**What to work on:**
Would you transcribe each entry precisely as it stands, setting aside any images?

**Synthetic shape transformation data:**
--- START ---

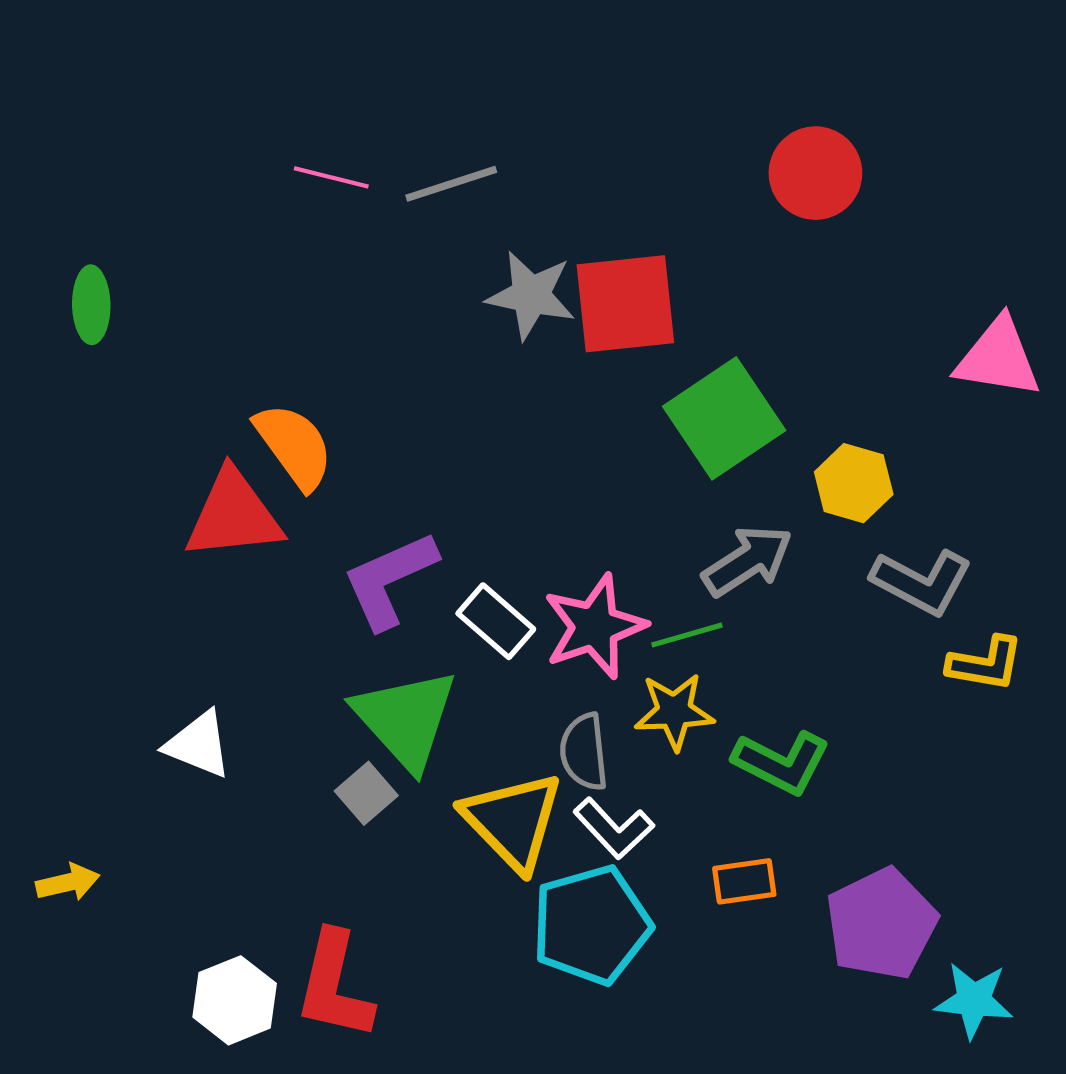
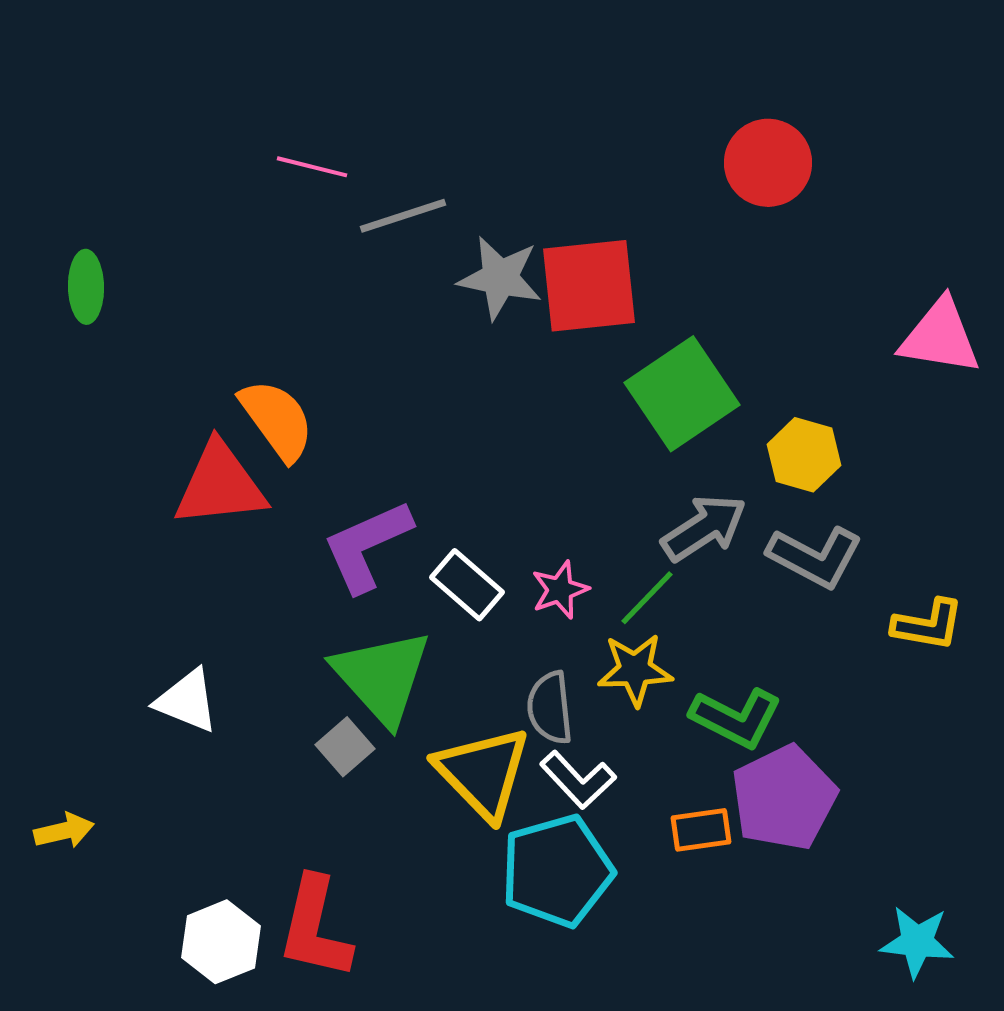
gray line: (451, 184) -> (403, 216), moved
gray L-shape: (922, 582) -> (815, 557), moved
pink star: (595, 627) -> (560, 590), size x0.6
green line: (687, 635) -> (647, 598), turned -30
purple pentagon: (881, 924) -> (784, 798), moved

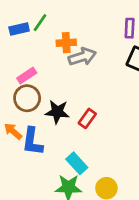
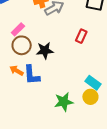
red rectangle: (87, 118) -> (81, 36), moved
cyan rectangle: (77, 163) -> (93, 83), moved

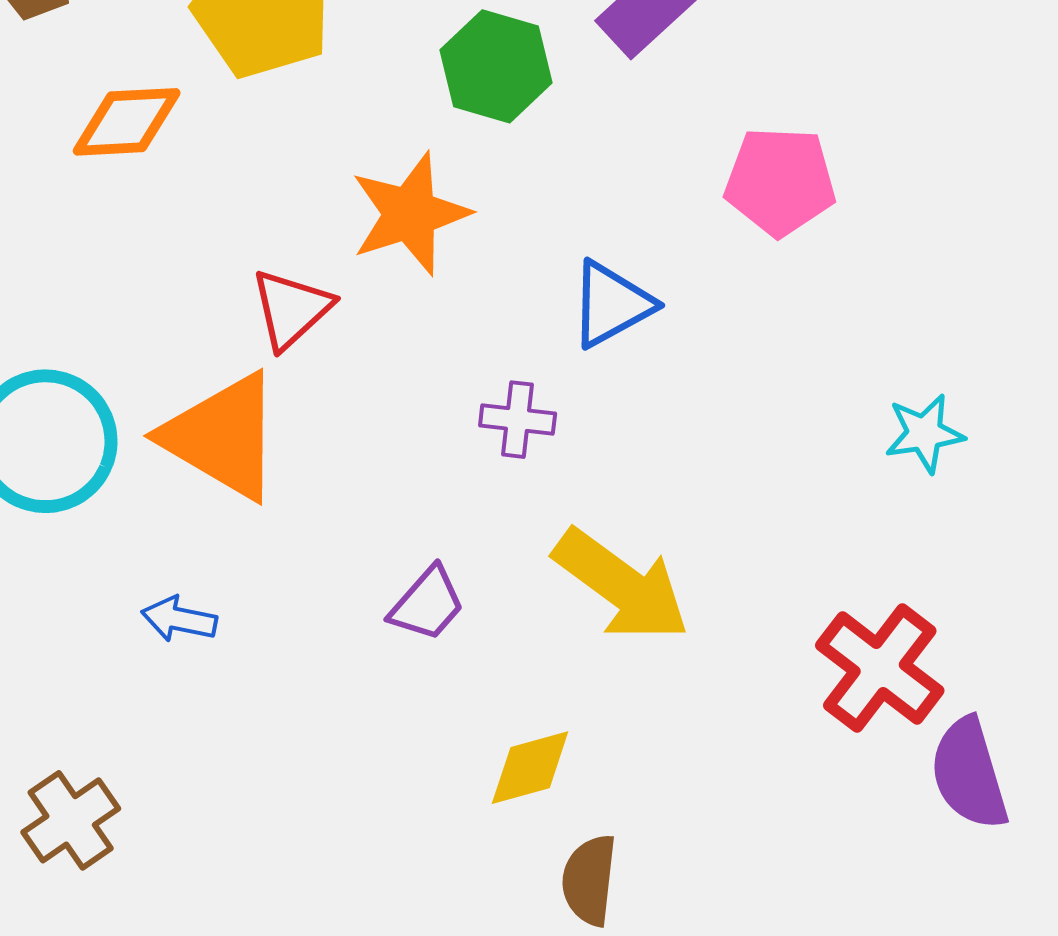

--- END ---

**Answer:**
gray line: (451, 184) -> (403, 216), moved
gray L-shape: (922, 582) -> (815, 557), moved
pink star: (595, 627) -> (560, 590), size x0.6
green line: (687, 635) -> (647, 598), turned -30
purple pentagon: (881, 924) -> (784, 798), moved

red rectangle: (87, 118) -> (81, 36), moved
cyan rectangle: (77, 163) -> (93, 83), moved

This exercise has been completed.